:: Problem statement ::
Echo the lines from the start of the records up to and including the line with "red hexagon: moved".

Collected data entries:
┏━━
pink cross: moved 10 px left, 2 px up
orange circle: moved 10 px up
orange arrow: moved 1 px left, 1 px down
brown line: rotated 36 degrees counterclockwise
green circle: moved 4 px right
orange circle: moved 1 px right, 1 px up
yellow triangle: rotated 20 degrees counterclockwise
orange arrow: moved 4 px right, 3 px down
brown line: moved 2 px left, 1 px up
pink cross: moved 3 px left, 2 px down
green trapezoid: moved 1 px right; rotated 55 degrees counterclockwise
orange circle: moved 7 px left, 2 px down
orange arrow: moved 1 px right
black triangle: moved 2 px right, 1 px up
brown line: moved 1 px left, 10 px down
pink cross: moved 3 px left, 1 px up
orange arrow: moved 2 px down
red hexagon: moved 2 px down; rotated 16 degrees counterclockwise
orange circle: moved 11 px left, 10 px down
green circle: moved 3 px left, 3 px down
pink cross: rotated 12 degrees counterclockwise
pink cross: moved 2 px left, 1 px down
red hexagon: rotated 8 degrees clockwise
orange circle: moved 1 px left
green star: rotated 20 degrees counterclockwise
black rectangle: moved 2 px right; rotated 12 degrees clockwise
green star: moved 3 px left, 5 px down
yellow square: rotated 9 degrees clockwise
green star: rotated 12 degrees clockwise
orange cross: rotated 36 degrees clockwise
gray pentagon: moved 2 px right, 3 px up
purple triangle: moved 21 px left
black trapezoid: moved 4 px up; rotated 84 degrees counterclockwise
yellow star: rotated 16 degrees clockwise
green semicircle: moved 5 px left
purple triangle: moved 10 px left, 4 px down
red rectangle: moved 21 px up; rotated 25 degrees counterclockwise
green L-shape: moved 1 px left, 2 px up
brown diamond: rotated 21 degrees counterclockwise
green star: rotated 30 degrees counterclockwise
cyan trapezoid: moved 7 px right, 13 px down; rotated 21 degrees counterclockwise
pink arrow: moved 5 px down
┗━━
:: Full response ::
pink cross: moved 10 px left, 2 px up
orange circle: moved 10 px up
orange arrow: moved 1 px left, 1 px down
brown line: rotated 36 degrees counterclockwise
green circle: moved 4 px right
orange circle: moved 1 px right, 1 px up
yellow triangle: rotated 20 degrees counterclockwise
orange arrow: moved 4 px right, 3 px down
brown line: moved 2 px left, 1 px up
pink cross: moved 3 px left, 2 px down
green trapezoid: moved 1 px right; rotated 55 degrees counterclockwise
orange circle: moved 7 px left, 2 px down
orange arrow: moved 1 px right
black triangle: moved 2 px right, 1 px up
brown line: moved 1 px left, 10 px down
pink cross: moved 3 px left, 1 px up
orange arrow: moved 2 px down
red hexagon: moved 2 px down; rotated 16 degrees counterclockwise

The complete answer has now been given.